• [Exercise goal]:
Show the lines below that contain the string "grün".

Object change descriptions

+ + + +

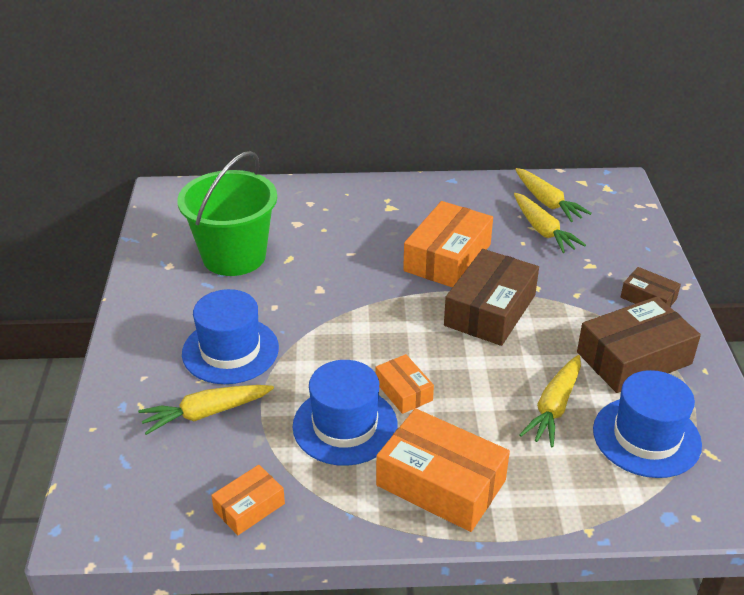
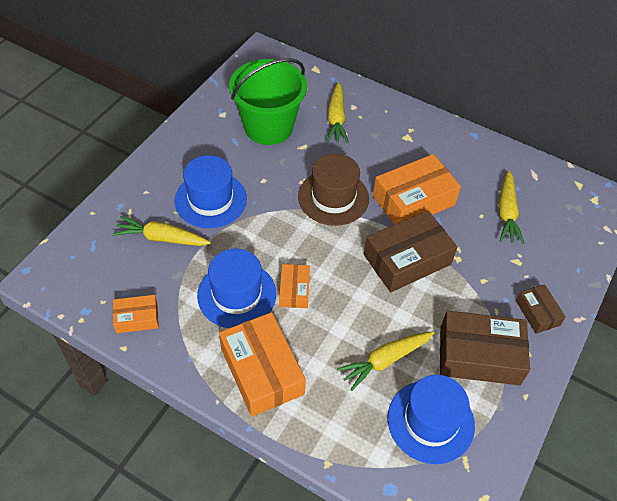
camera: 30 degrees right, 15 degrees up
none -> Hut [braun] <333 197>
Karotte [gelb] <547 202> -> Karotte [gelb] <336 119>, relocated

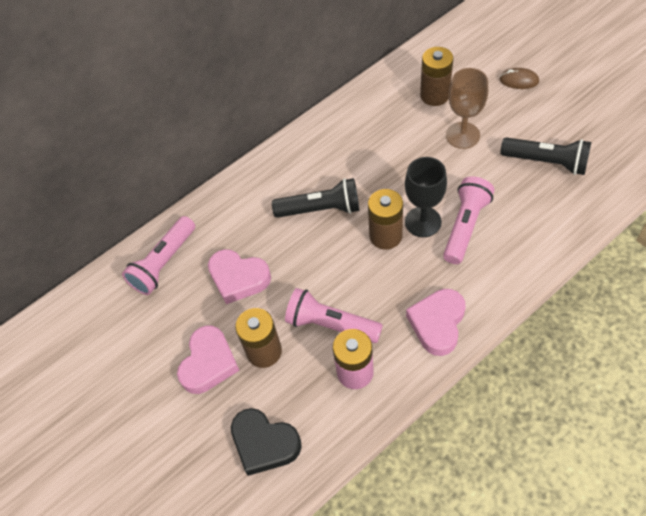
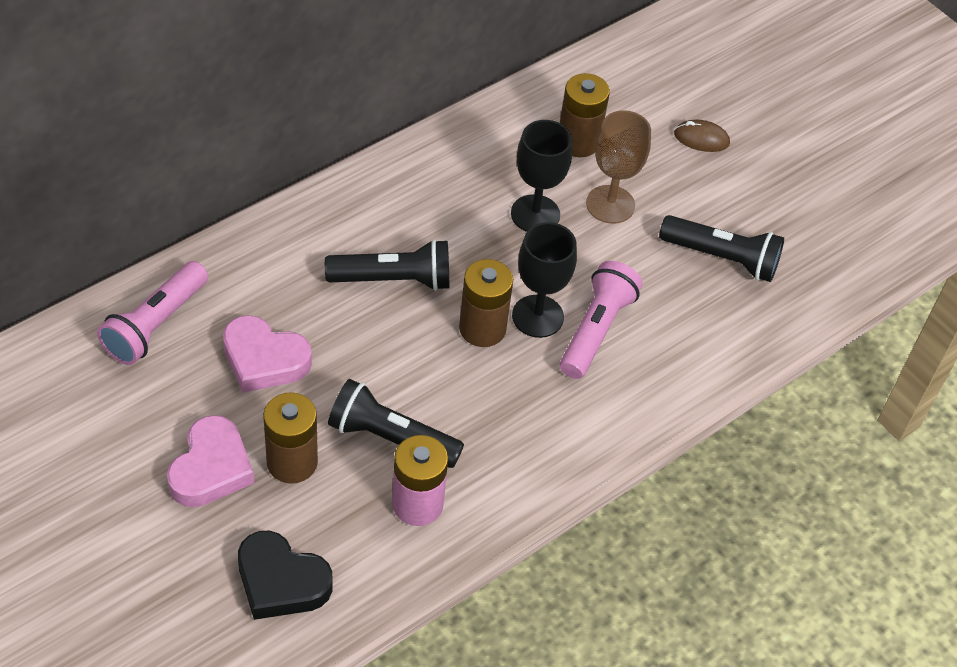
camera: 10 degrees left, 5 degrees down
Taschenlampe [rosa] <331 324> -> Taschenlampe [schwarz] <391 438>
none -> Kelch [schwarz] <535 214>
Herz [rosa] <437 323> -> none

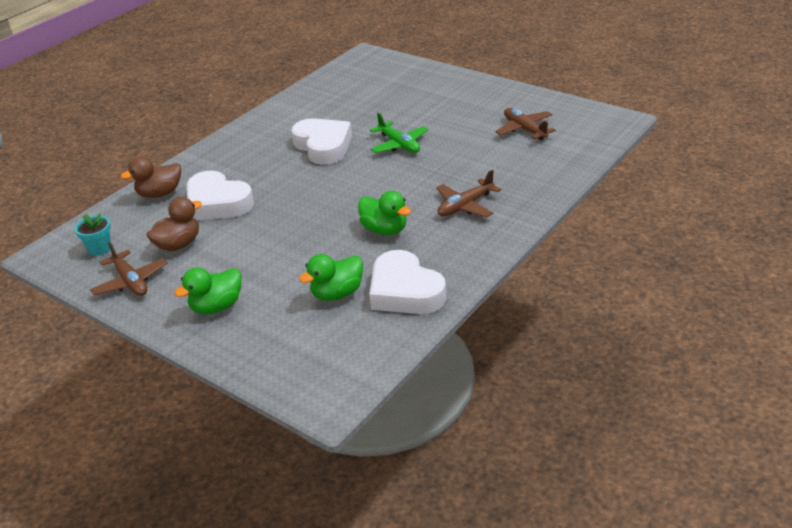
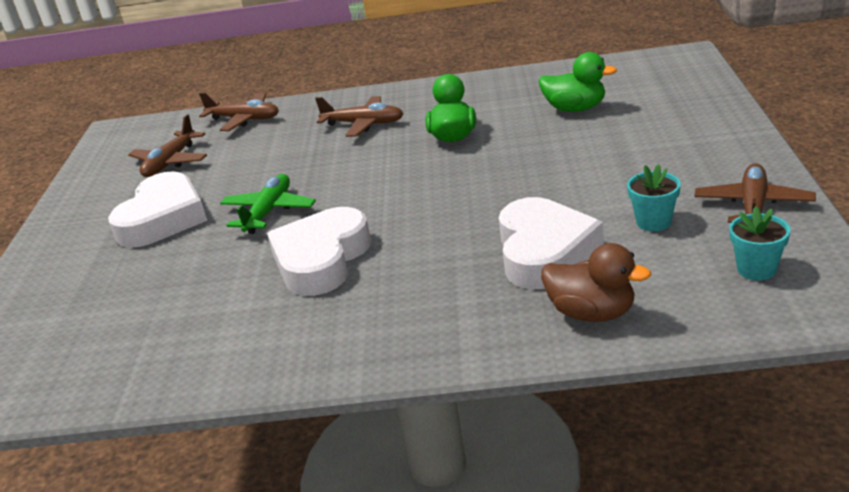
camera: 125 degrees left, 5 degrees down
Herz [weiß] <405 291> -> Herz [weiß] <163 219>, relocated
none -> Flugzeug [braun] <244 119>
Ente [braun] <178 245> -> Blumentopf [türkis] <653 222>
Ente [grün] <217 306> -> none

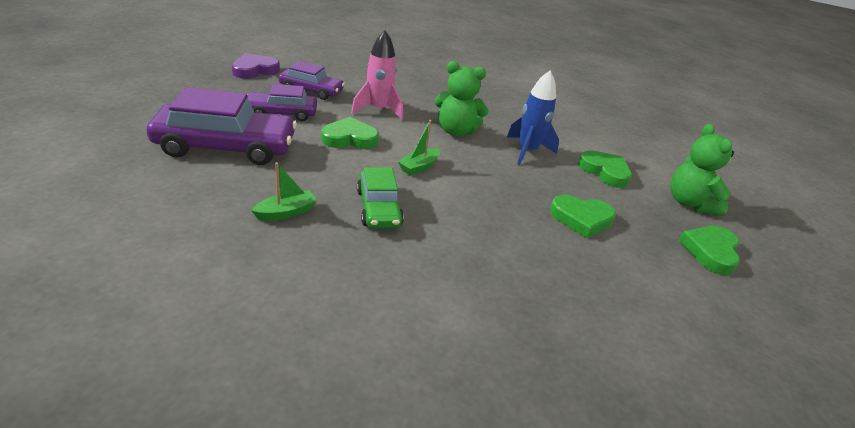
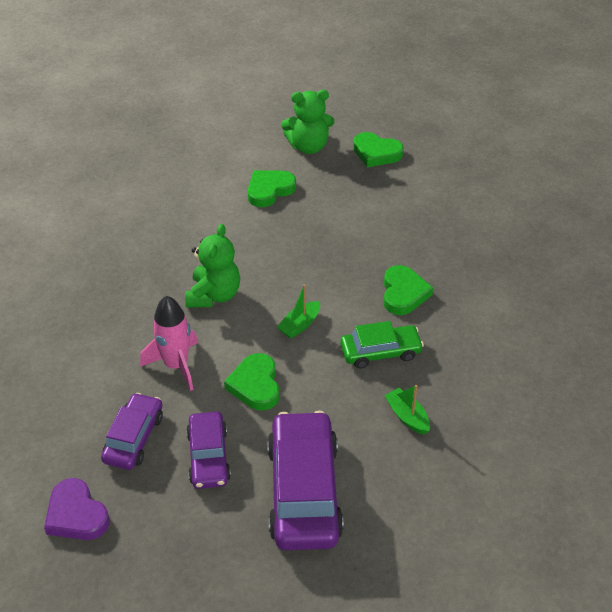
camera: 85 degrees left, 10 degrees up
Boot [grün] <419 167> -> Boot [grün] <299 325>, 90 degrees clockwise
Herz [grün] <581 219> -> Herz [grün] <403 293>, relocated
Rakete [blau] <527 151> -> none

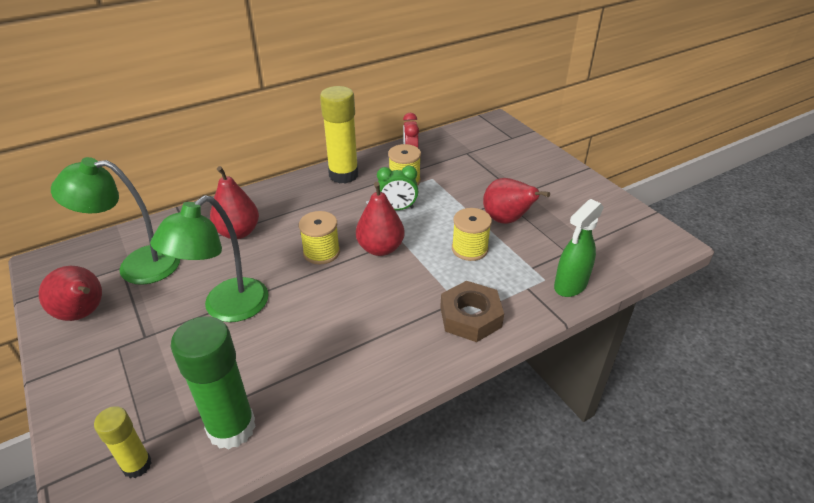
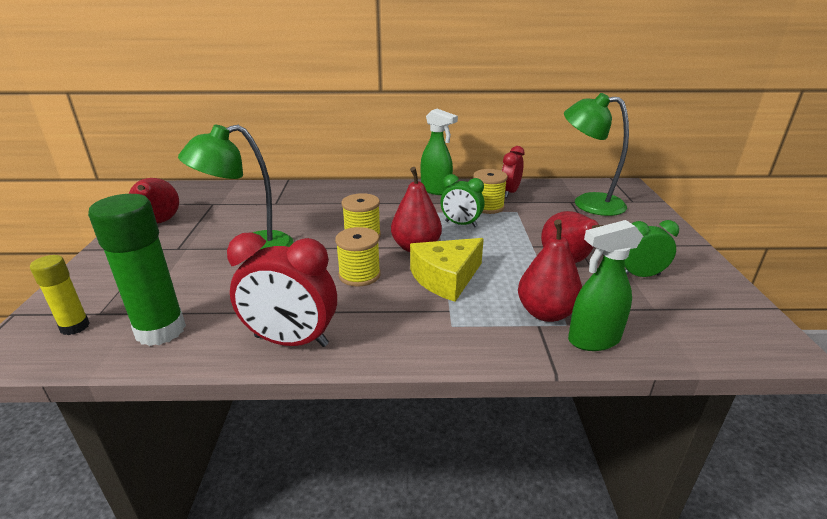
camera: 30 degrees right, 10 degrees down
none -> Wecker [rot] <291 341>
Garnrolle [gelb] <469 249> -> Garnrolle [gelb] <359 275>, relocated
none -> Käse [gelb] <446 278>
Klebestift [gelb] <343 175> -> Sprühflasche [grün] <436 190>
Birne [rot] <238 232> -> Birne [rot] <546 313>, relocated
Lampe [grün] <137 265> -> Lampe [grün] <588 203>, relocated
none -> Wecker [grün] <640 275>
Sechskantmutter [braun] <470 317> -> none

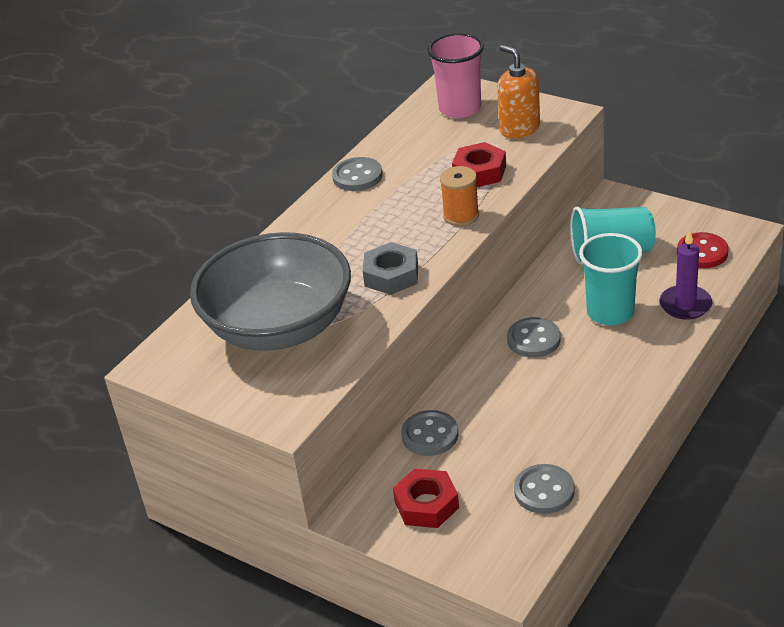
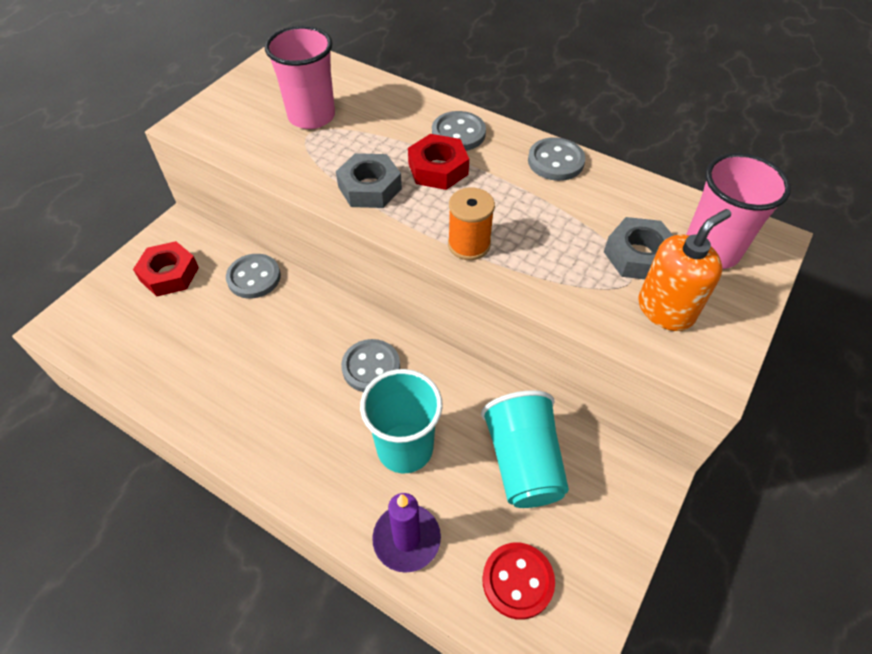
camera: 85 degrees right, 15 degrees up
Schüssel [grau] <279 327> -> Becher [rosa] <311 116>
Sechskantmutter [rot] <479 172> -> Sechskantmutter [rot] <438 169>, relocated
Knopf [grau] <544 491> -> Knopf [grau] <458 133>, relocated
none -> Sechskantmutter [grau] <638 255>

+ + + +

• [Solution for this exercise]:
Ente [grün] <217 306> -> none
Boot [grün] <419 167> -> Boot [grün] <299 325>, 90 degrees clockwise
Herz [grün] <581 219> -> Herz [grün] <403 293>, relocated
Klebestift [gelb] <343 175> -> Sprühflasche [grün] <436 190>
Lampe [grün] <137 265> -> Lampe [grün] <588 203>, relocated
none -> Wecker [grün] <640 275>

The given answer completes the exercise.